**Prompt**:
Every line of the material that includes the word "degrees" is to be shown.

------ Source information

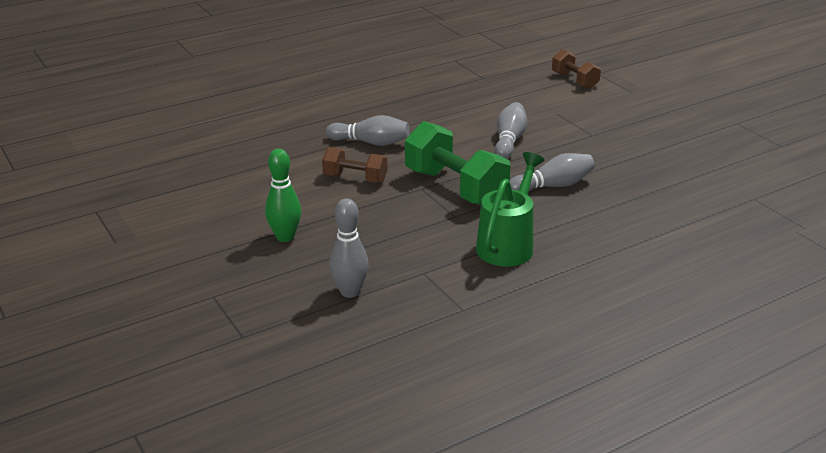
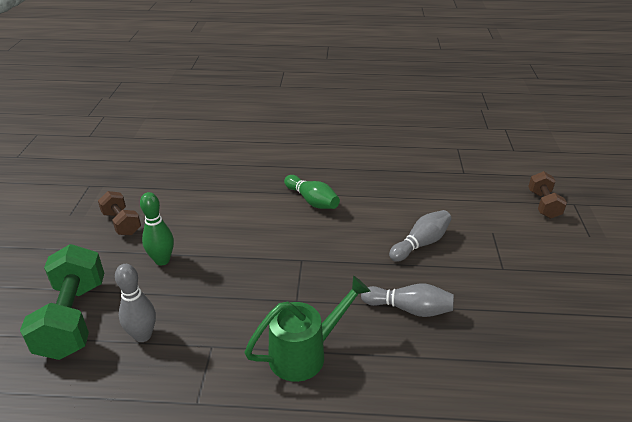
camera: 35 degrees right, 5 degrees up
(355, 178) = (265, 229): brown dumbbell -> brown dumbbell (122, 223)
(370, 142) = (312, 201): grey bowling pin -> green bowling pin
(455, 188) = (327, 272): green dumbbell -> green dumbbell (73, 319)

------------
------ Source information

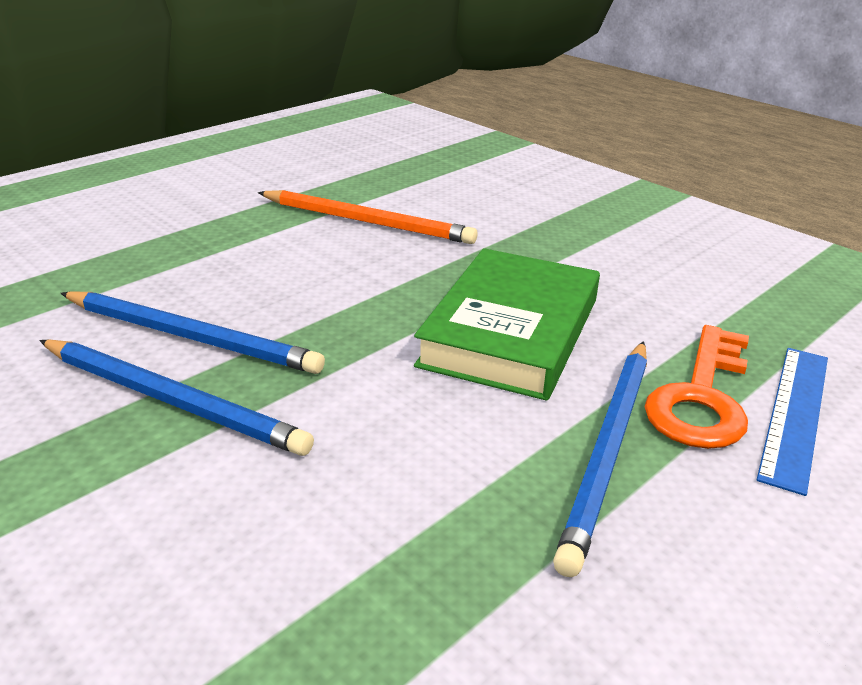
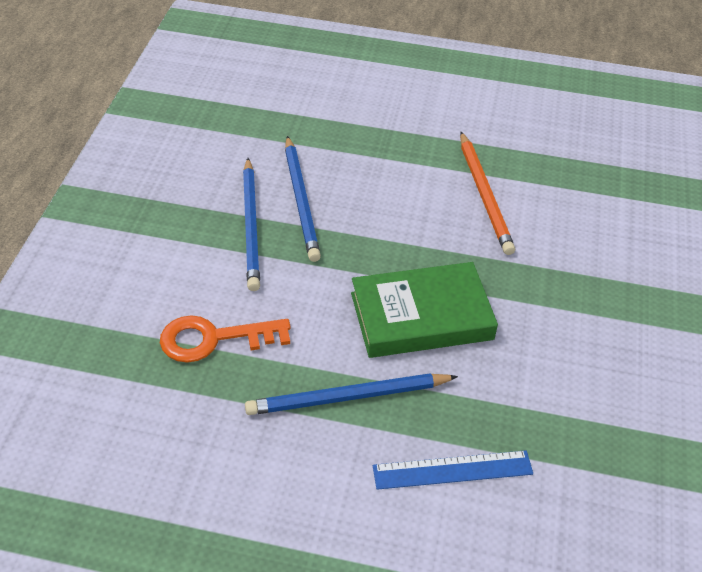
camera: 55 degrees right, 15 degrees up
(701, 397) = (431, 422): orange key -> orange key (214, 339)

------------

**Written response**:
camera: 35 degrees right, 5 degrees up
camera: 55 degrees right, 15 degrees up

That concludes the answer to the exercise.